__Task__
Your answer must restate the listing below word for word and contain no images.

Exercise data below:

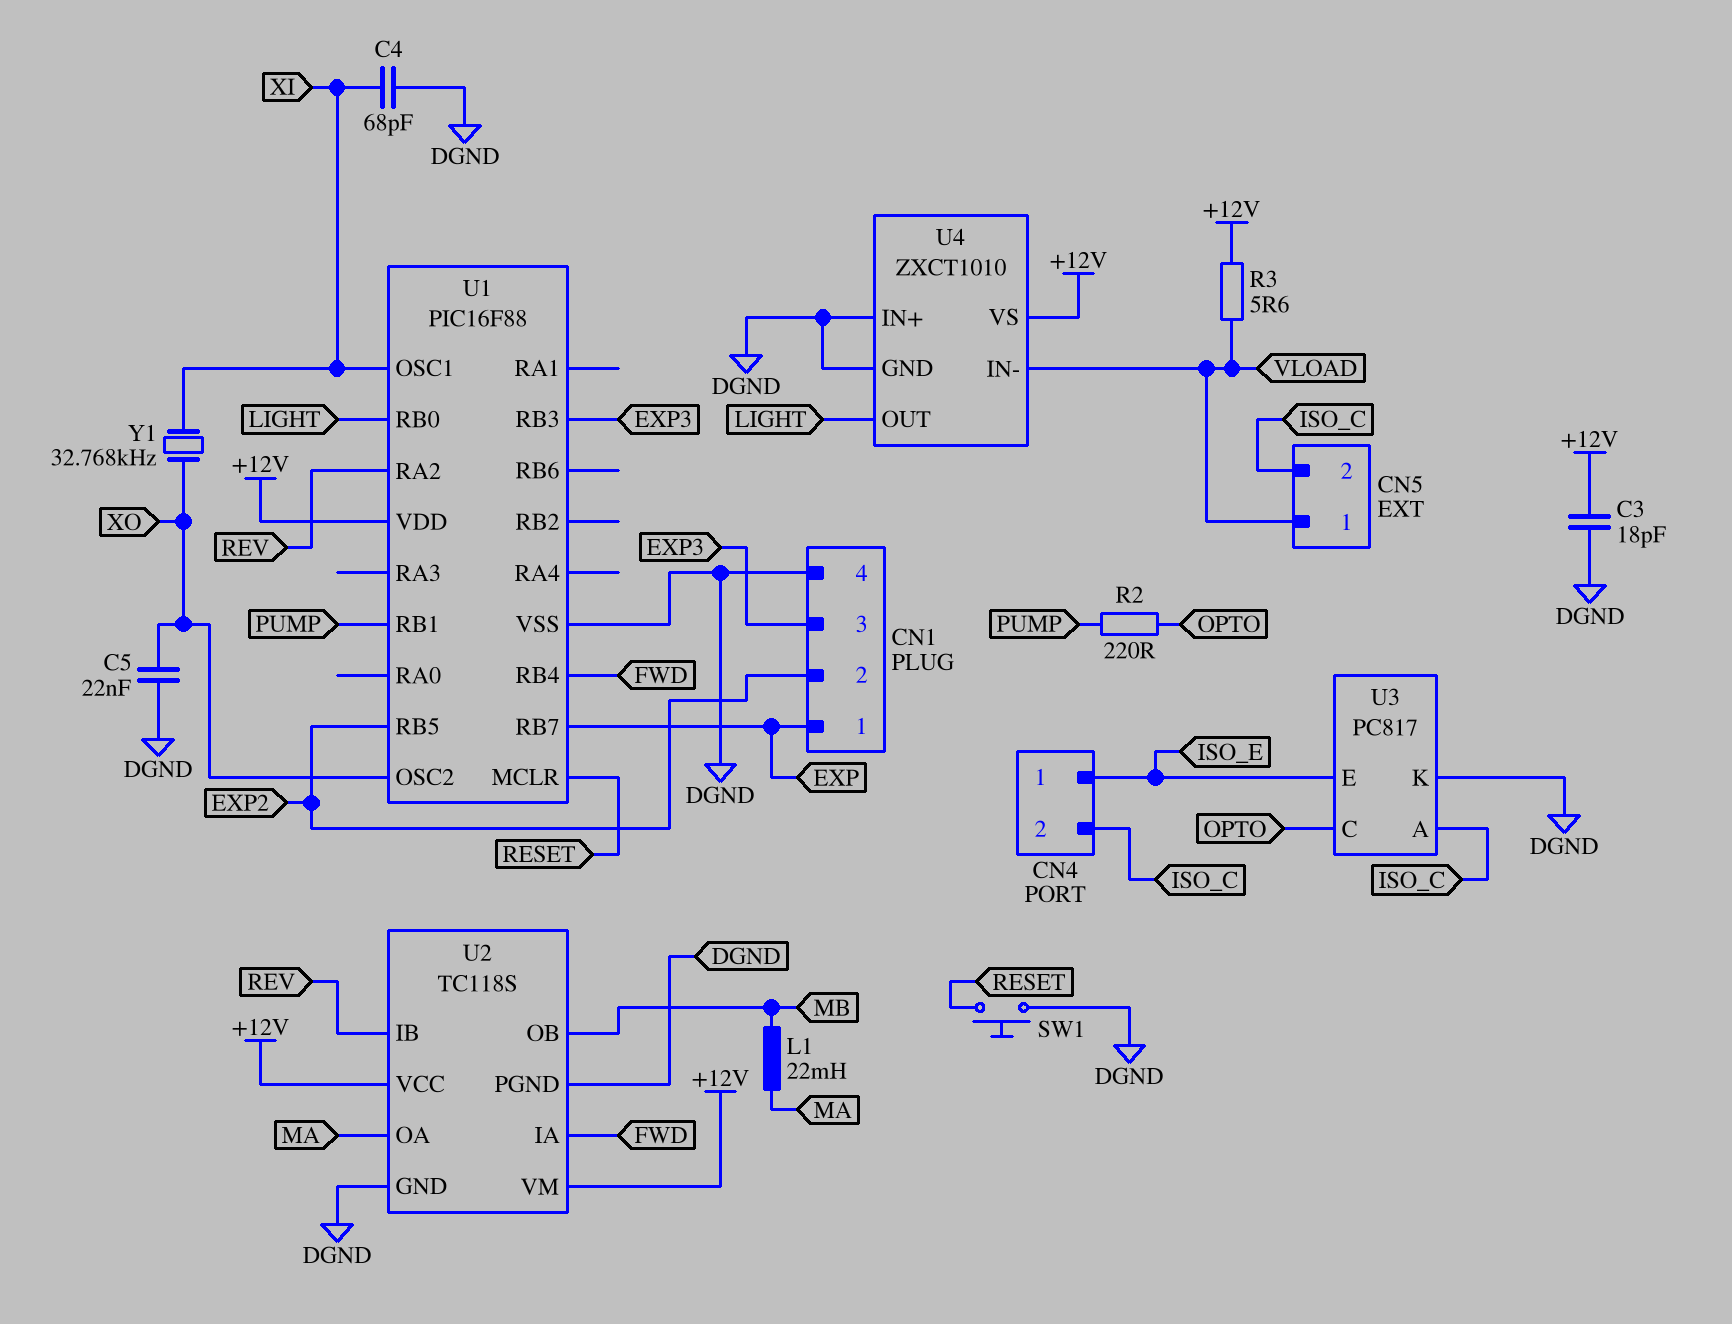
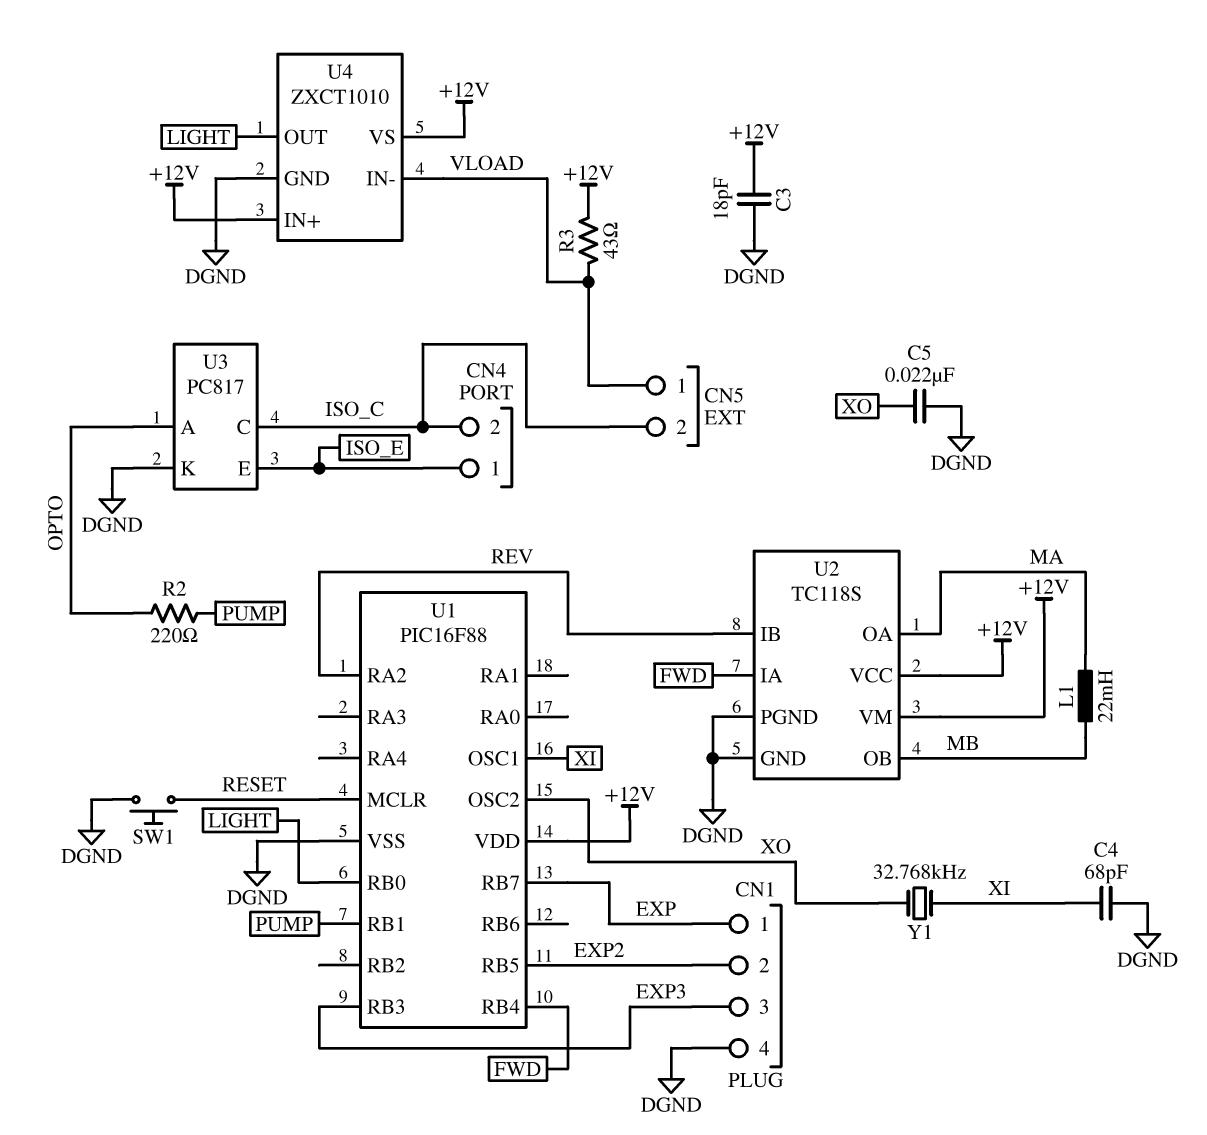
R3: 5.6 (+12V, VLOAD) -> 43 (+12V, VLOAD)
U3 pin A: ISO_C -> OPTO
U3 pin C: OPTO -> ISO_C
U4 pin IN+: DGND -> +12V

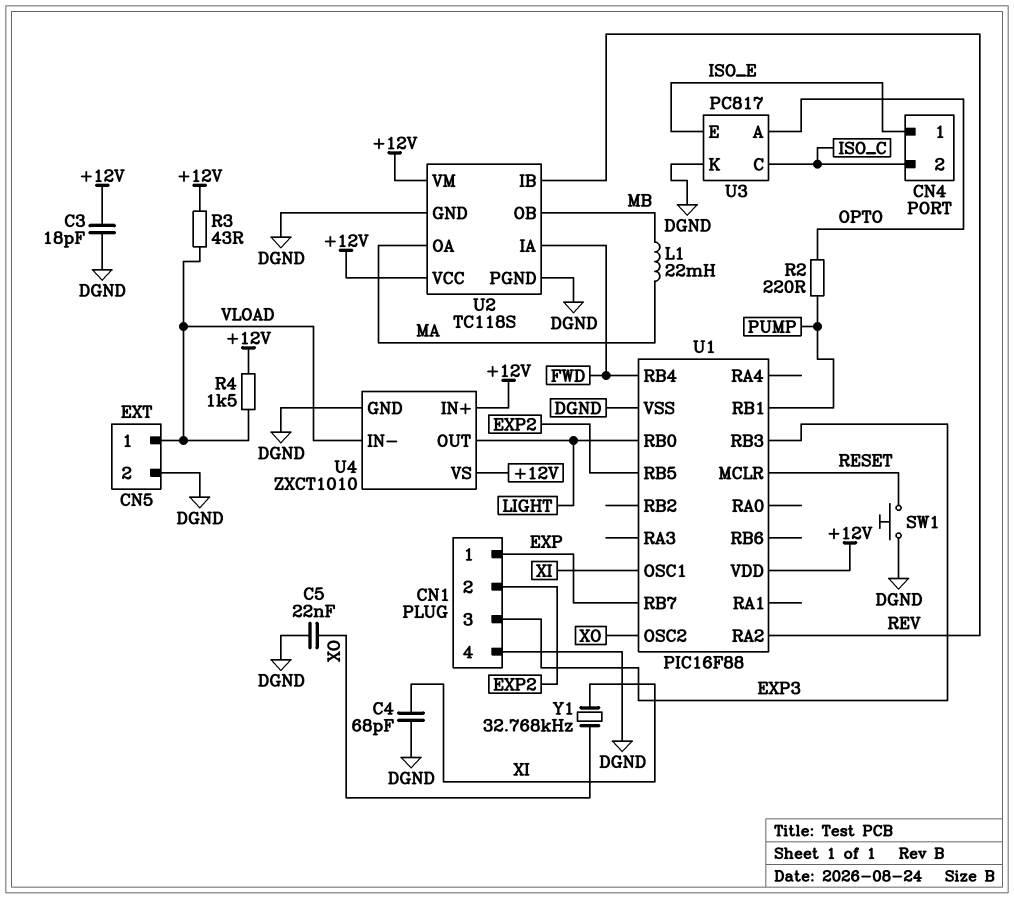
CN5 pin 2: ISO_C -> DGND
R4: none -> 1.5k (+12V, VLOAD)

End of Exercise data.

__Answer__
R3: 5.6 (+12V, VLOAD) -> 43 (+12V, VLOAD)
U3 pin A: ISO_C -> OPTO
U3 pin C: OPTO -> ISO_C
U4 pin IN+: DGND -> +12V

CN5 pin 2: ISO_C -> DGND
R4: none -> 1.5k (+12V, VLOAD)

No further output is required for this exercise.